• **INSTRUCTIONS FOR THE TASK**
Would you repeat every line of the data exactly?

• **SOURCE MATERIAL**
- - -

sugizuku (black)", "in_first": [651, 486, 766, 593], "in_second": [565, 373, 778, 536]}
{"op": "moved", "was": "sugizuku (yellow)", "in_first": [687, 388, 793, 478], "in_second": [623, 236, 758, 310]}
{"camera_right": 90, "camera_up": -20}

- - -

• **RESULT OF THIS EXERCISE**
sugizuku (black)", "in_first": [651, 486, 766, 593], "in_second": [565, 373, 778, 536]}
{"op": "moved", "was": "sugizuku (yellow)", "in_first": [687, 388, 793, 478], "in_second": [623, 236, 758, 310]}
{"camera_right": 90, "camera_up": -20}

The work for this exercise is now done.